*Problem:*
The entire listing that follows must be repeated exactly, pictures excluded.

*Data under study:*
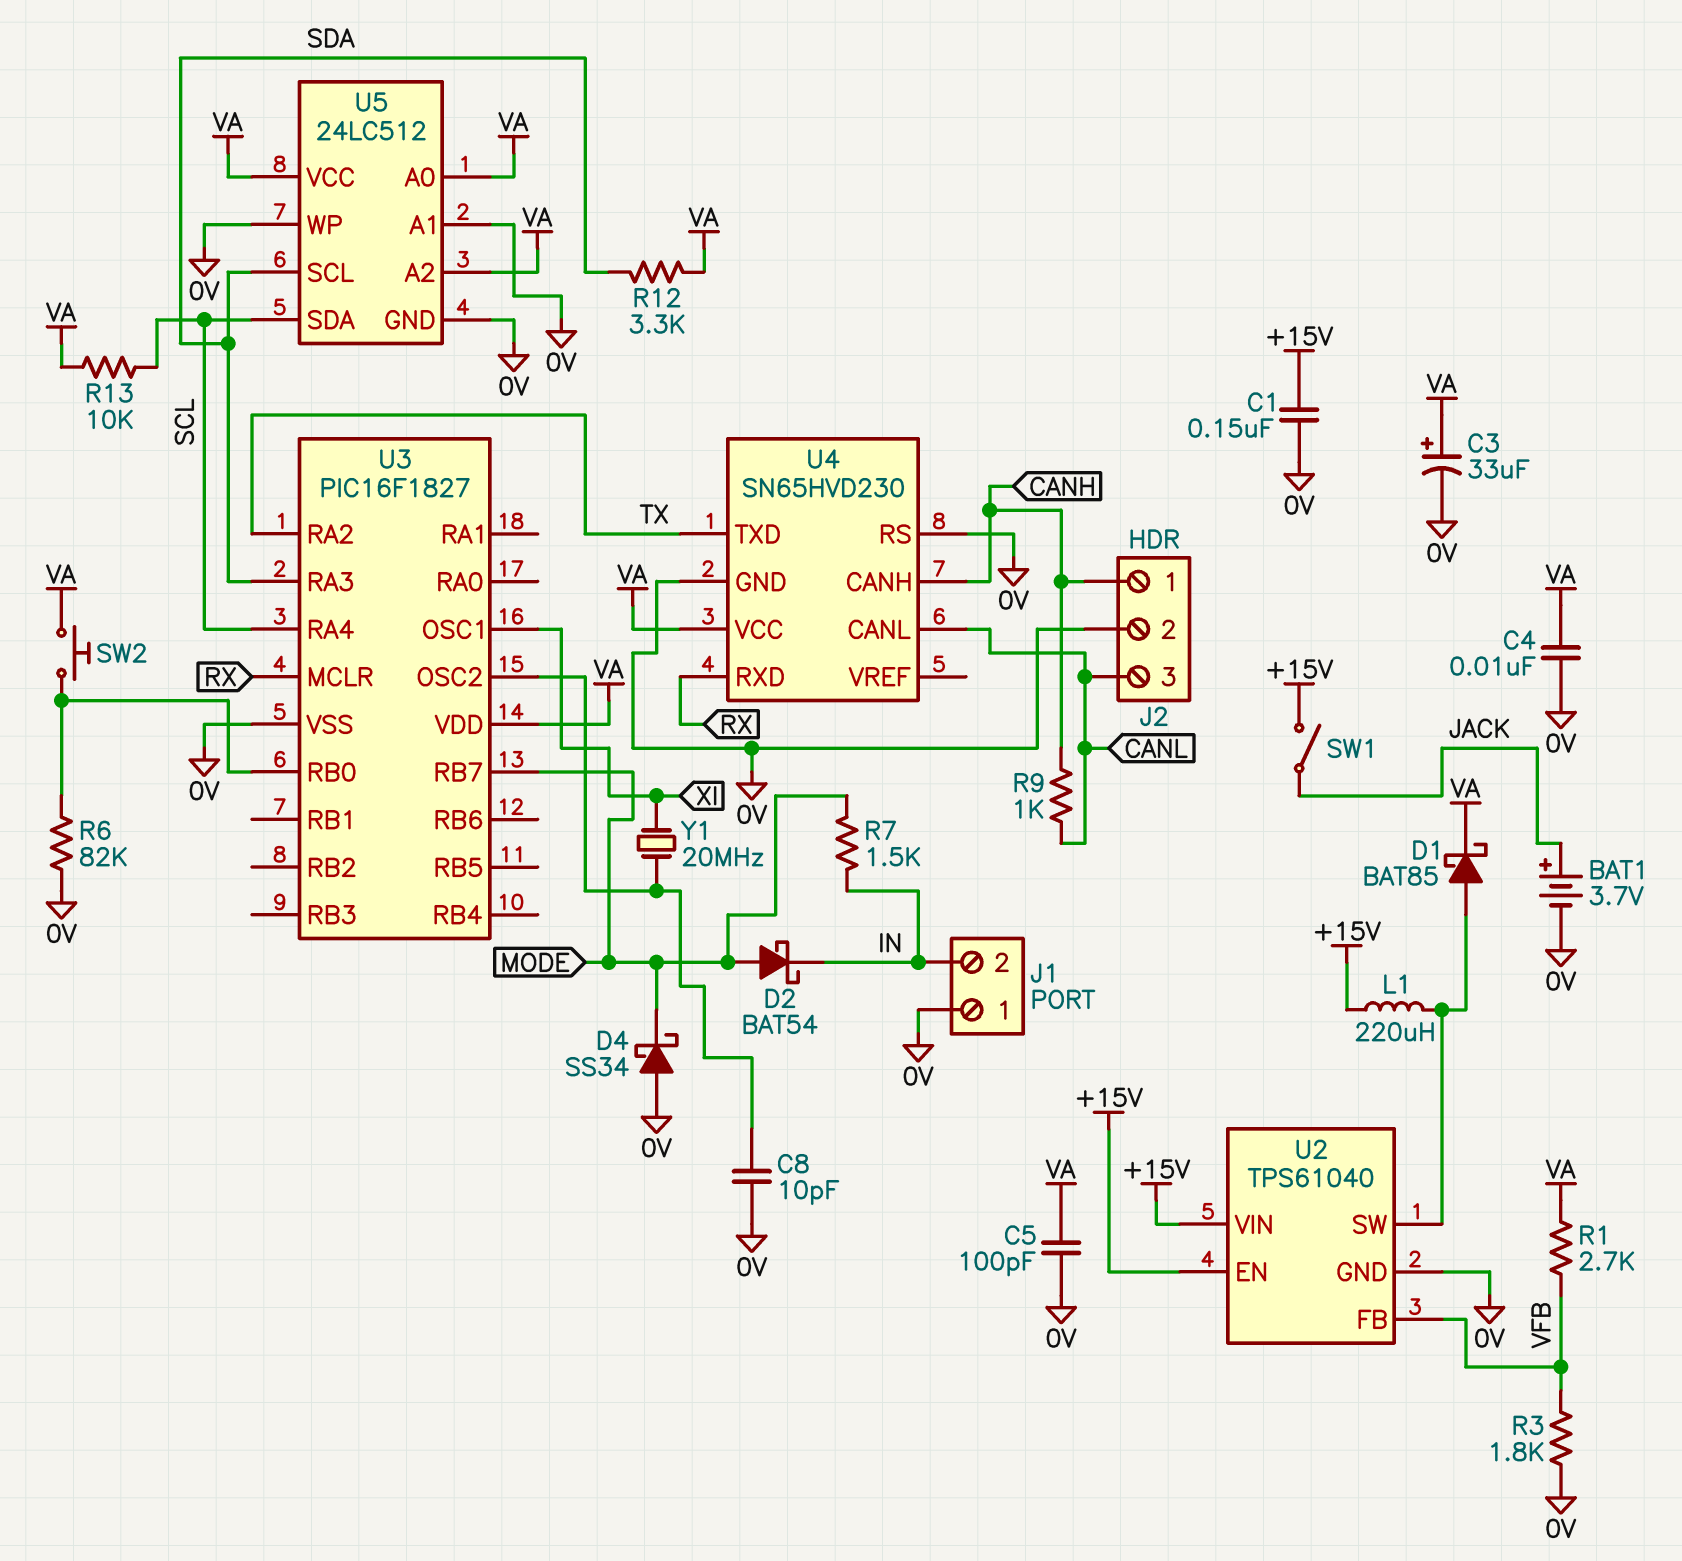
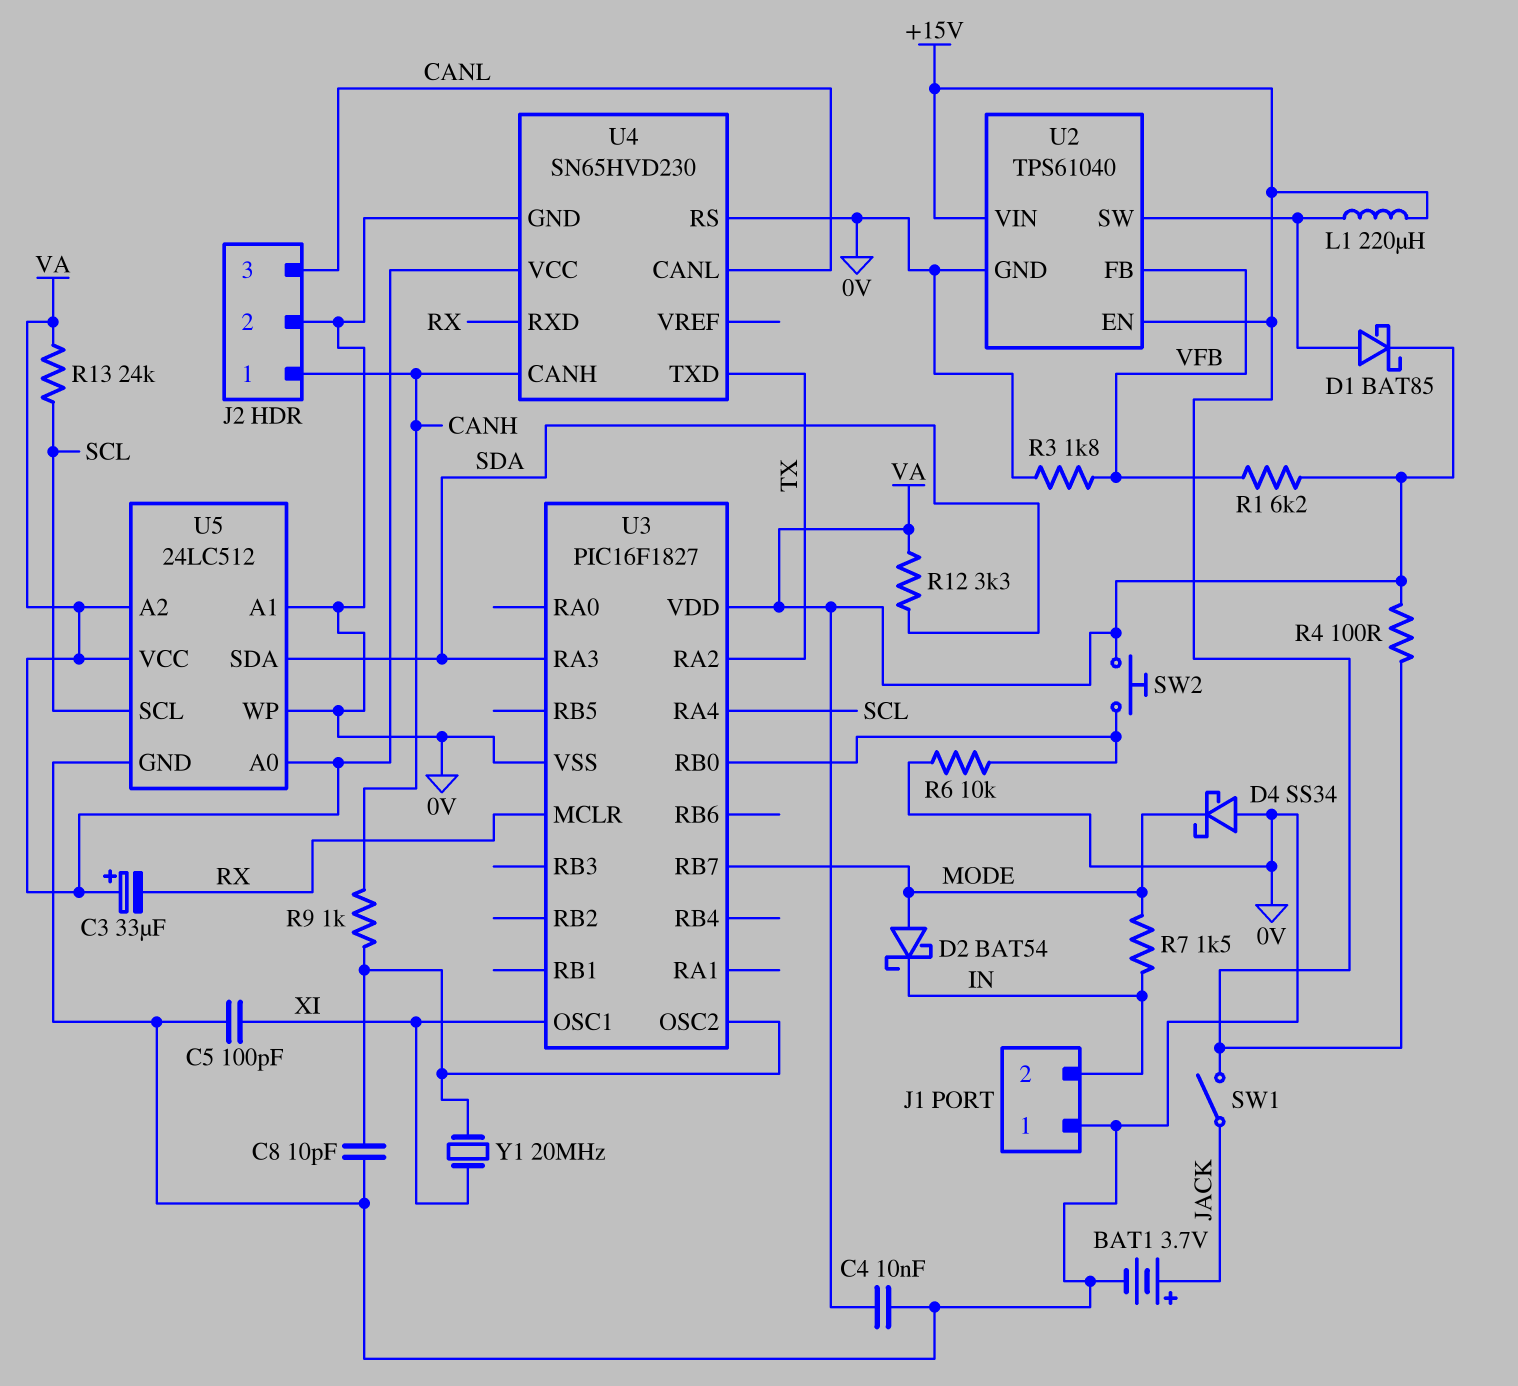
C1: 150nF (+15V, 0V) -> none
C3: 33uF (plus VA, minus 0V) -> 33uF (plus VA, minus RX)
C5: 100pF (0V, VA) -> 100pF (0V, XI)
R1: 2.7k (VA, VFB) -> 6.2k (VA, VFB)
R4: none -> 100 (+15V, VA)
R6: 82k (0V, U3/RB0) -> 10k (0V, U3/RB0)
R9: 1k (CANH, CANL) -> 1k (CANH, U3/OSC2)
R13: 10k (SCL, VA) -> 24k (SCL, VA)
U5 pin SCL: SDA -> SCL
U5 pin SDA: SCL -> SDA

*Reply to the task:*
C1: 150nF (+15V, 0V) -> none
C3: 33uF (plus VA, minus 0V) -> 33uF (plus VA, minus RX)
C5: 100pF (0V, VA) -> 100pF (0V, XI)
R1: 2.7k (VA, VFB) -> 6.2k (VA, VFB)
R4: none -> 100 (+15V, VA)
R6: 82k (0V, U3/RB0) -> 10k (0V, U3/RB0)
R9: 1k (CANH, CANL) -> 1k (CANH, U3/OSC2)
R13: 10k (SCL, VA) -> 24k (SCL, VA)
U5 pin SCL: SDA -> SCL
U5 pin SDA: SCL -> SDA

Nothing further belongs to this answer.